» **TASK GOAL**
All the lines below need retyping exactly, apart from the images.

START MATERIAL PROVIDED

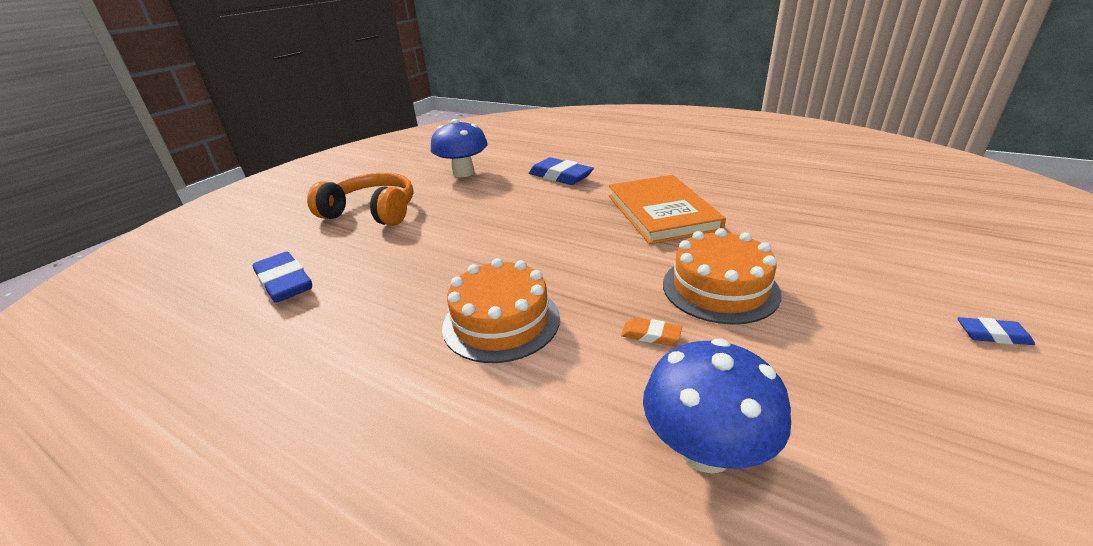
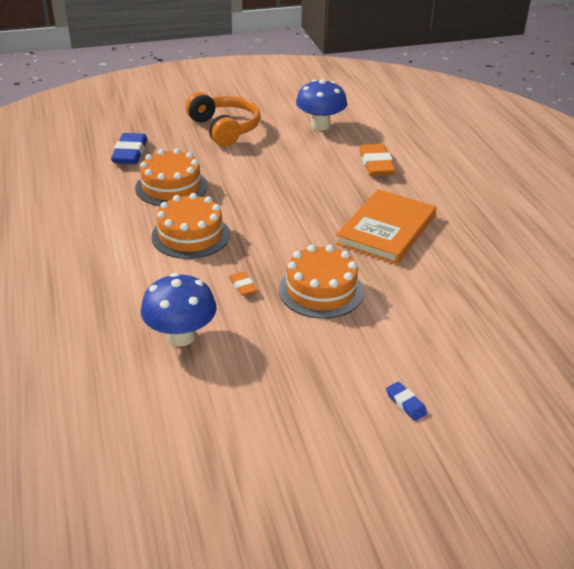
camera: 40 degrees right, 5 degrees up
(394, 288) = (171, 187): none -> orange cake
(560, 176) = (376, 164): blue eraser -> orange eraser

END MATERIAL PROVIDED

» **ANSWER FOR THE TASK**
camera: 40 degrees right, 5 degrees up
(394, 288) = (171, 187): none -> orange cake
(560, 176) = (376, 164): blue eraser -> orange eraser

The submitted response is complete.